__Try it__. Reproduce, exactly and in full, only the lines below from the one containing "P1 pin 1: VBUS -> AGND" through the one containing "R4: 1.5k (DIS, VS) -> 1.5k (DIS, THR)".

__Dataset__.

---*---

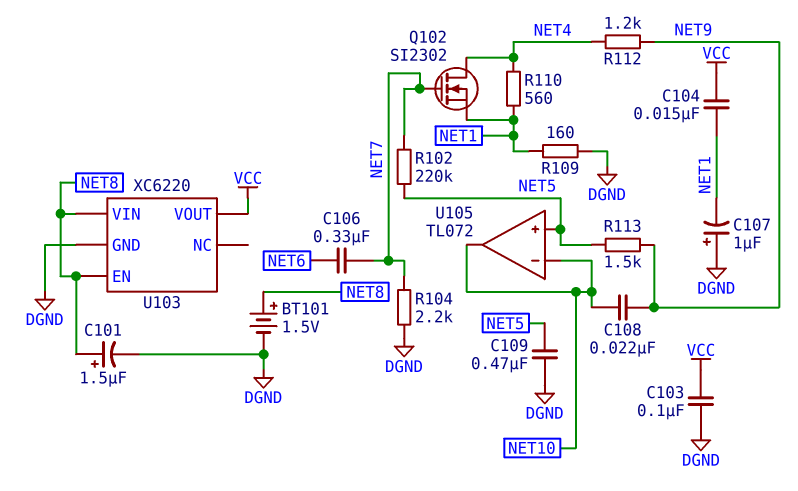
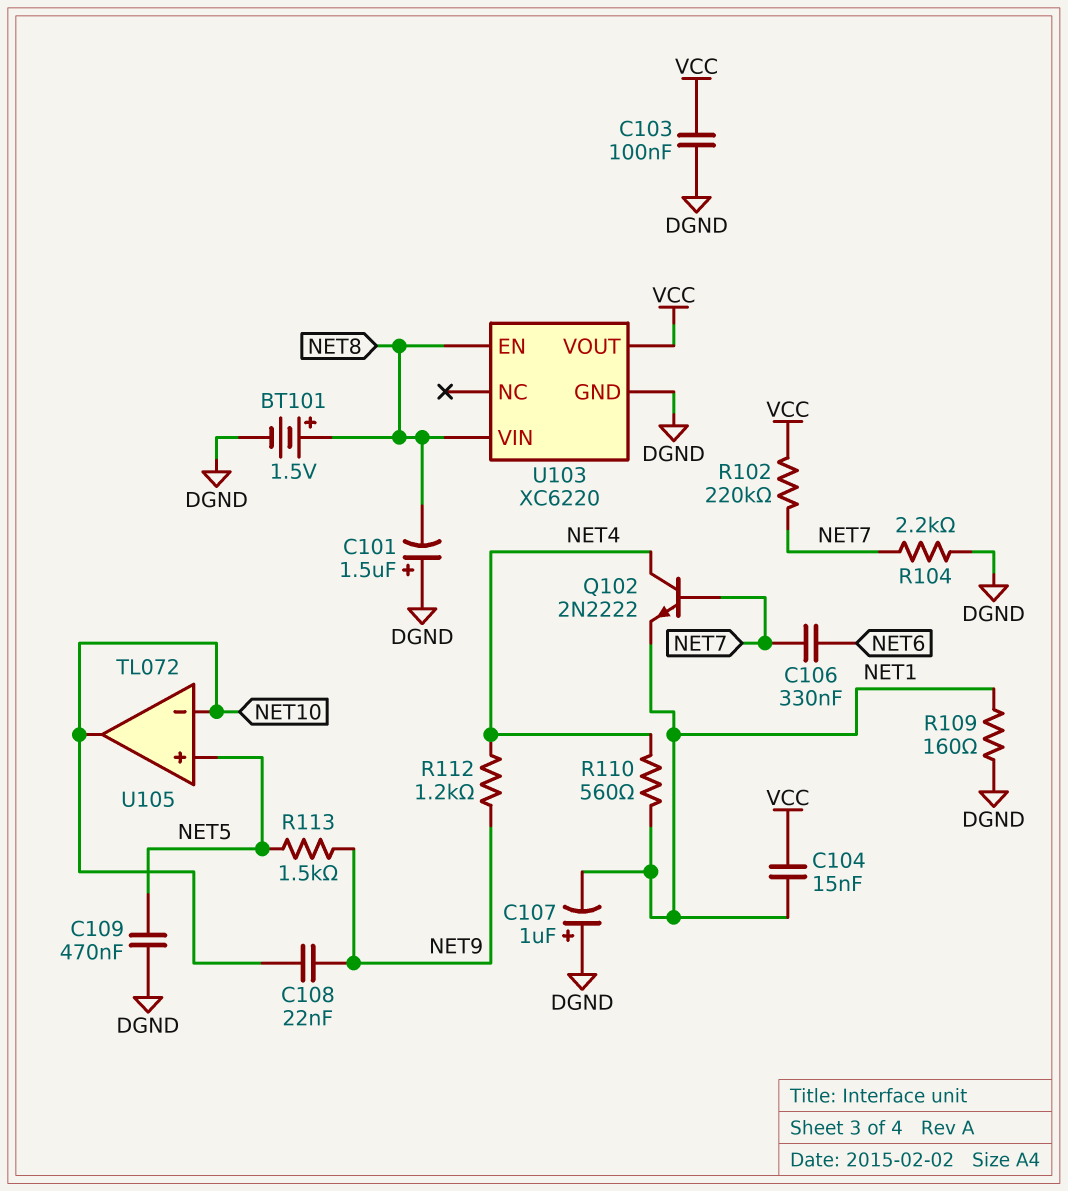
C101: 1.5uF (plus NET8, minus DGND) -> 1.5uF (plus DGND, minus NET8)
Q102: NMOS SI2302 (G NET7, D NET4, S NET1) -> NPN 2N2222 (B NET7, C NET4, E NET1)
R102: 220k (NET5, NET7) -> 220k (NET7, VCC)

---*---

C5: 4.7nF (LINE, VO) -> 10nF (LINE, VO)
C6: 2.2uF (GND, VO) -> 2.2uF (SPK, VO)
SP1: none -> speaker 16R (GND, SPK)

---*---

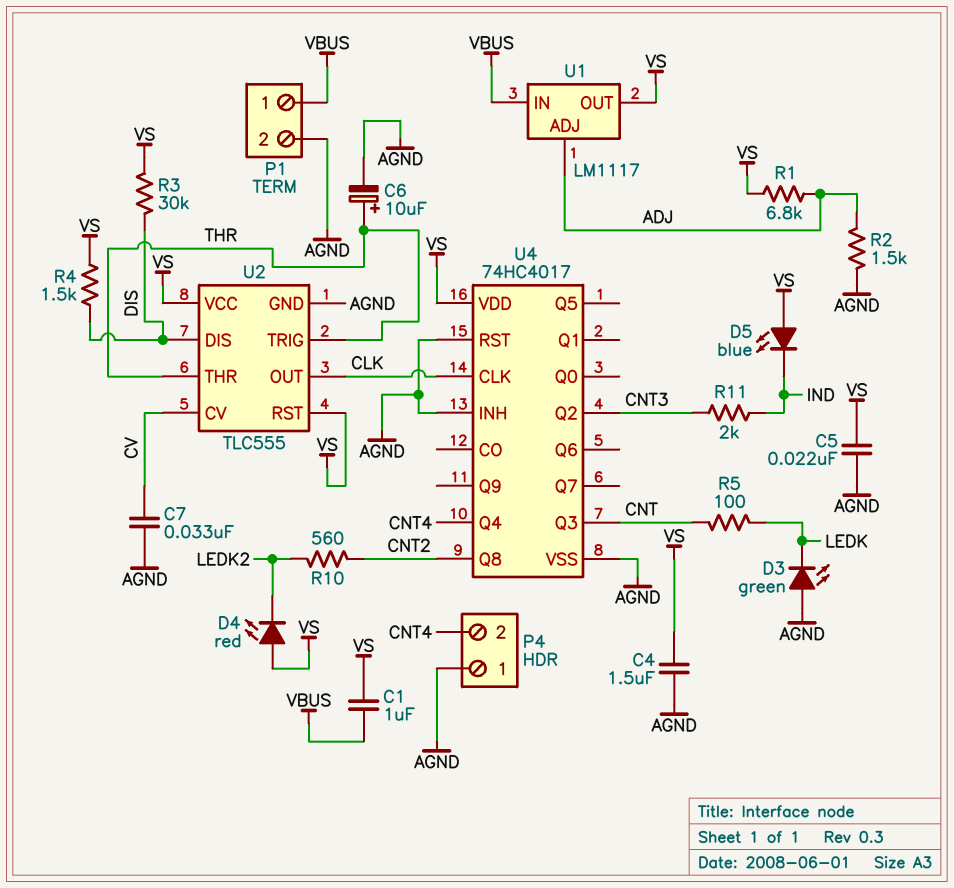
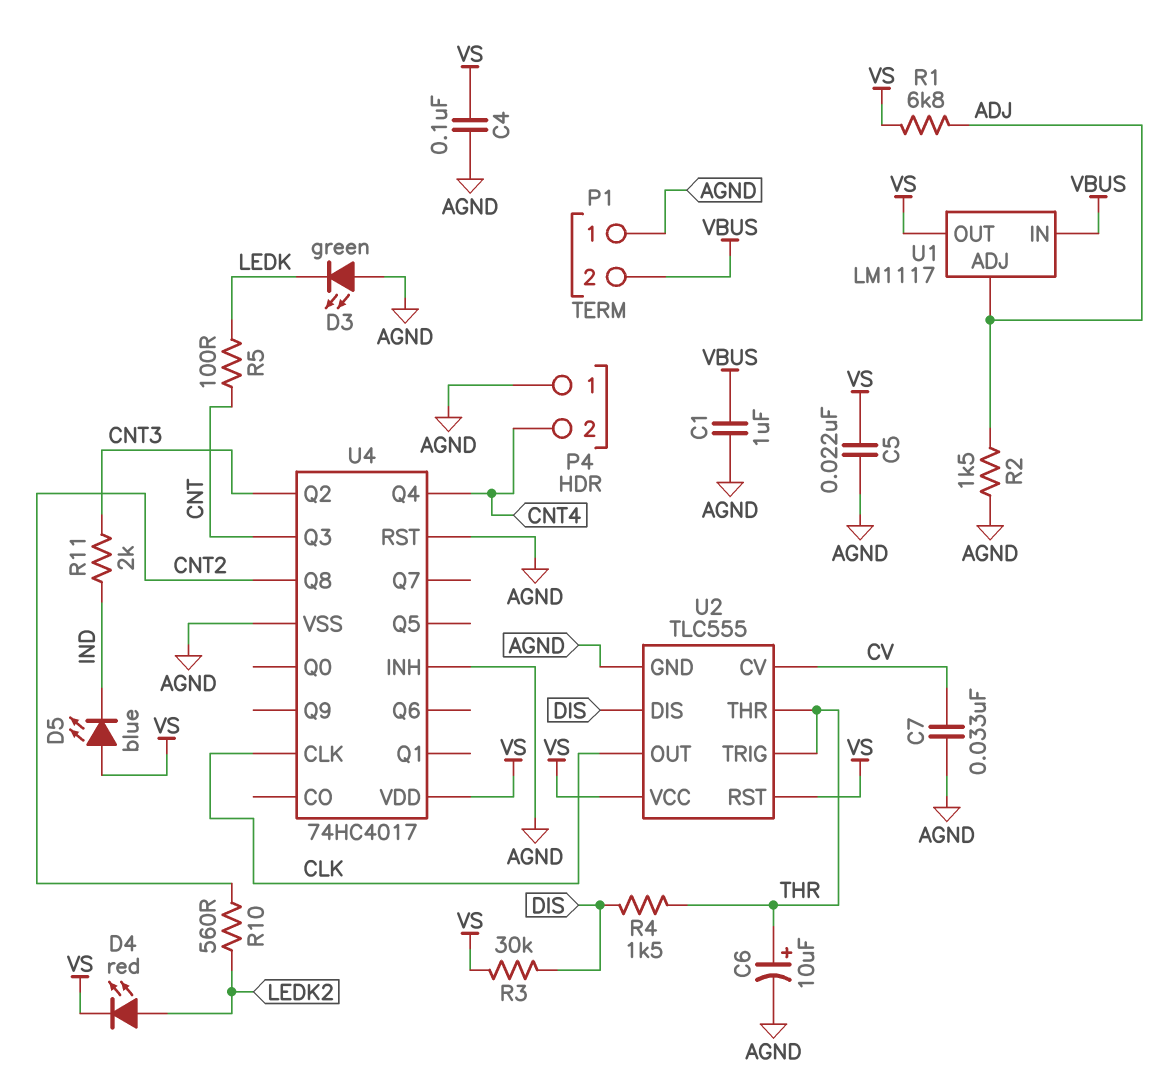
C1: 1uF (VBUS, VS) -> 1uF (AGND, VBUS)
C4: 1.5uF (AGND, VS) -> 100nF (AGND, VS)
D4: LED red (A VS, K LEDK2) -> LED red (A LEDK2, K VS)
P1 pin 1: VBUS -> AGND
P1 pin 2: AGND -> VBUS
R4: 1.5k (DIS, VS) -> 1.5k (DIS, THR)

---*---

__Solution to the problem__.
P1 pin 1: VBUS -> AGND
P1 pin 2: AGND -> VBUS
R4: 1.5k (DIS, VS) -> 1.5k (DIS, THR)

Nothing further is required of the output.